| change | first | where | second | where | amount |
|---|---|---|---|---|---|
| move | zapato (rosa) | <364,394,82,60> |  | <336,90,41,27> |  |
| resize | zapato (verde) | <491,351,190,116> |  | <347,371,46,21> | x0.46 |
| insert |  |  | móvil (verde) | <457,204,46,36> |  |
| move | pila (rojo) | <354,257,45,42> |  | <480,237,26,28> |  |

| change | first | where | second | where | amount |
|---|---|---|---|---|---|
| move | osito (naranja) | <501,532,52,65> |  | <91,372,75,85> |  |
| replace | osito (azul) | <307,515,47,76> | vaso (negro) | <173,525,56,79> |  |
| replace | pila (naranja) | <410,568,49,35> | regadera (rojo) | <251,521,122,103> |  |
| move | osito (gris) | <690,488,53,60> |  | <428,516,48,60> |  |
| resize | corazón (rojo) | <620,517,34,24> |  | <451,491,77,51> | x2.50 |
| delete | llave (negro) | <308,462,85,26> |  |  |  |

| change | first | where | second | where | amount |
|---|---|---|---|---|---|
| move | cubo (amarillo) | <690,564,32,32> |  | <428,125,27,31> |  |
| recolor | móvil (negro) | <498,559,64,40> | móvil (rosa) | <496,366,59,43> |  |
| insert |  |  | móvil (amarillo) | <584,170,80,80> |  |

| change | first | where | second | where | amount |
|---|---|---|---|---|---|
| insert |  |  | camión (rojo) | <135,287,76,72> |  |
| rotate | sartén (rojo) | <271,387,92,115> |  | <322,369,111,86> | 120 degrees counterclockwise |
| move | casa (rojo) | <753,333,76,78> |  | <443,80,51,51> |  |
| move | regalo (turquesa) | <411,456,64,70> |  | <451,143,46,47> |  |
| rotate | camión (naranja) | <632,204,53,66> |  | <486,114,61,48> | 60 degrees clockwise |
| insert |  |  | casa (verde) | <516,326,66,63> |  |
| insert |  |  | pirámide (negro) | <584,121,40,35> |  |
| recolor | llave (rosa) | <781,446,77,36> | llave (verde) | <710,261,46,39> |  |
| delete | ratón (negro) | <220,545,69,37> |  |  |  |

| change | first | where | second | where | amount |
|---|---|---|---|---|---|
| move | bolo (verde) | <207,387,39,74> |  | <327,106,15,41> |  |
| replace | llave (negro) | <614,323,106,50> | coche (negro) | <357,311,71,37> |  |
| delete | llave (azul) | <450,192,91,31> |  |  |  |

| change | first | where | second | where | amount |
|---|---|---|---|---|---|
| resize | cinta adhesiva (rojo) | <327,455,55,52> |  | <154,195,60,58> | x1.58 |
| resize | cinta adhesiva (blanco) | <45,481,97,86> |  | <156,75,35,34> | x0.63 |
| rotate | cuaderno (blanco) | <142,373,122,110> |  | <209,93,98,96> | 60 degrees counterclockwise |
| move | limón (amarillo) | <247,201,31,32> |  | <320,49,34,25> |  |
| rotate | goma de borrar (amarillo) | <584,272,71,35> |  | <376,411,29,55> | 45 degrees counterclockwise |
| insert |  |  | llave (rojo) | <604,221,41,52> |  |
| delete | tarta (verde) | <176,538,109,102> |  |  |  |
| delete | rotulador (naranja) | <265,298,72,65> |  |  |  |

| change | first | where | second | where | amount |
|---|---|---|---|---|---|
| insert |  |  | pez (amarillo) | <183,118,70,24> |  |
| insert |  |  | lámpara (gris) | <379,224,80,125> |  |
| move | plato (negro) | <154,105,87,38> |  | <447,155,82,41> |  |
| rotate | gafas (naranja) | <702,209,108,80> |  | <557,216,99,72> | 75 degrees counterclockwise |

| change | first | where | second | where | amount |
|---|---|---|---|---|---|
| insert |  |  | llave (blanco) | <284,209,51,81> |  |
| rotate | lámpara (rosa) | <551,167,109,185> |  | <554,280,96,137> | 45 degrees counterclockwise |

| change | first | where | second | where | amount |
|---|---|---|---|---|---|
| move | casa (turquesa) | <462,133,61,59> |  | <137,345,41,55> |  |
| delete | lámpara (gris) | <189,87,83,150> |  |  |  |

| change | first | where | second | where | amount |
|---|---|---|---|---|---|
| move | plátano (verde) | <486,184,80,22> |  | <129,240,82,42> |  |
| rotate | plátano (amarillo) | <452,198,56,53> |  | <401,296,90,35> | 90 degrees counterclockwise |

========

Task for the records above: copy every line in which the word "rosa" occurs.

| move | zapato (rosa) | <364,394,82,60> |  | <336,90,41,27> |  |
| recolor | móvil (negro) | <498,559,64,40> | móvil (rosa) | <496,366,59,43> |  |
| recolor | llave (rosa) | <781,446,77,36> | llave (verde) | <710,261,46,39> |  |
| rotate | lámpara (rosa) | <551,167,109,185> |  | <554,280,96,137> | 45 degrees counterclockwise |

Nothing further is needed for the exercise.